==== Information supplied

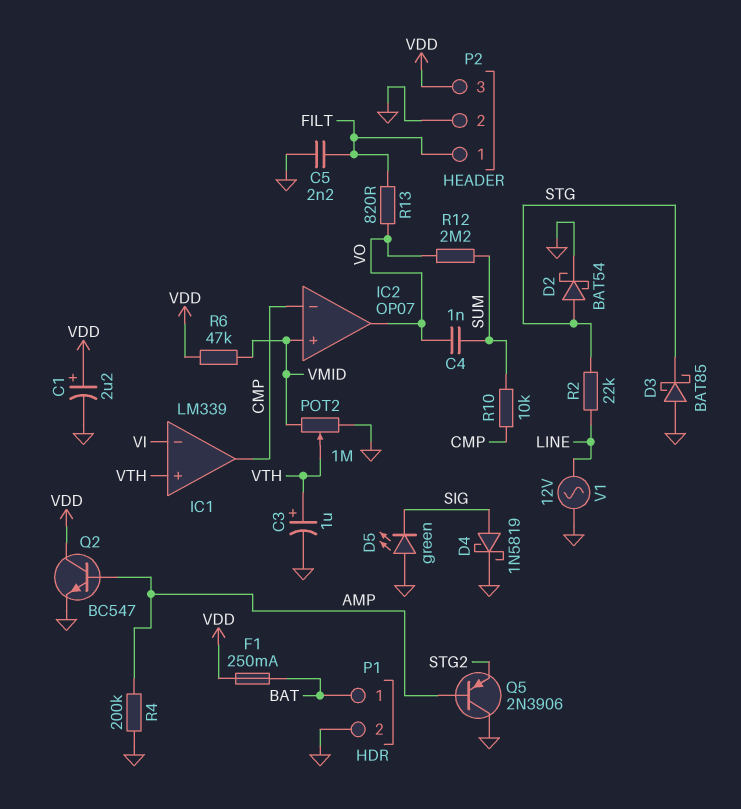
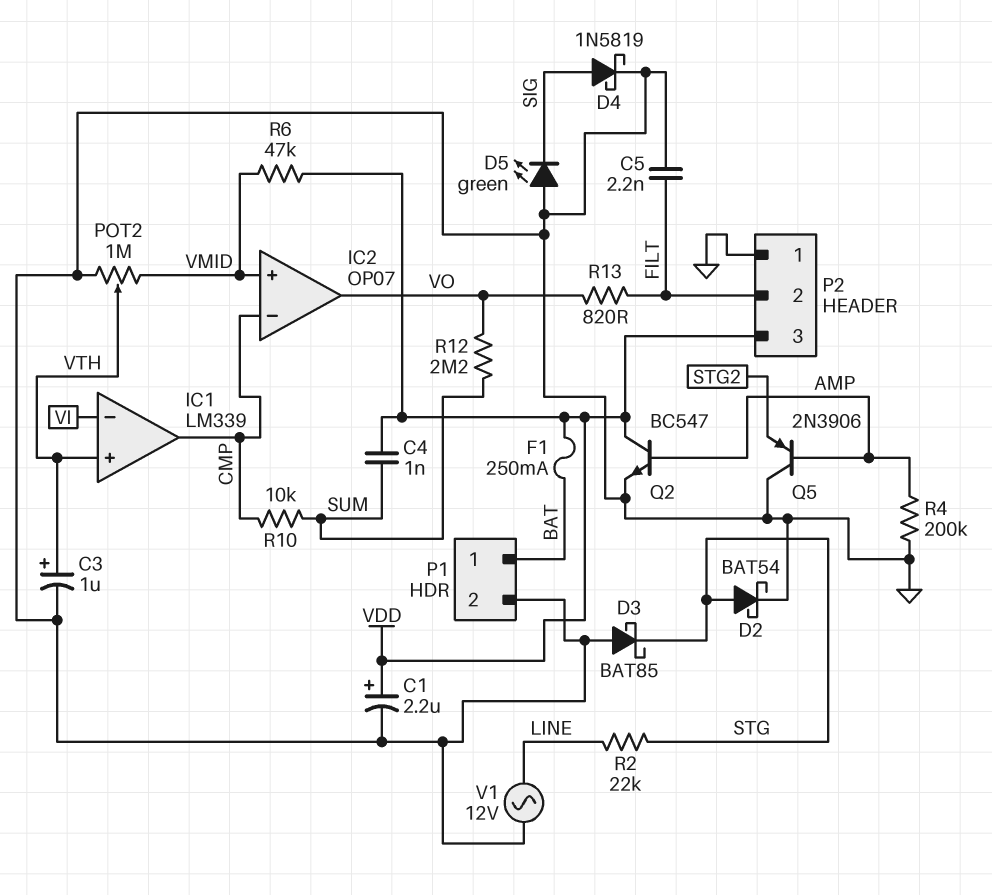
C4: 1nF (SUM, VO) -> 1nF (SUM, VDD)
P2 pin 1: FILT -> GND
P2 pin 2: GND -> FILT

========
==== Information supplied

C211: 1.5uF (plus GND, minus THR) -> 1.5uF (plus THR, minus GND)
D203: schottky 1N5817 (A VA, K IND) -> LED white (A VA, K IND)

========
==== Information supplied

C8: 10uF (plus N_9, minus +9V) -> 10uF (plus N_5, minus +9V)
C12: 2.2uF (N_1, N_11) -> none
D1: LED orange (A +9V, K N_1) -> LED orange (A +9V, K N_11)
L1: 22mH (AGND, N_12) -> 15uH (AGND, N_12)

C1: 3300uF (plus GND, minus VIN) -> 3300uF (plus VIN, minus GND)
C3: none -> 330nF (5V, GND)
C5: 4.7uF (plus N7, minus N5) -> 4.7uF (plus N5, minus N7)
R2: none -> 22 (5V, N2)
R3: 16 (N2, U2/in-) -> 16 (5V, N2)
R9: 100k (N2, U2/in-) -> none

========

What you will do: The answer should consist of every line from the listing above that includes the word "none".

Exercise result:
C12: 2.2uF (N_1, N_11) -> none
C3: none -> 330nF (5V, GND)
R2: none -> 22 (5V, N2)
R9: 100k (N2, U2/in-) -> none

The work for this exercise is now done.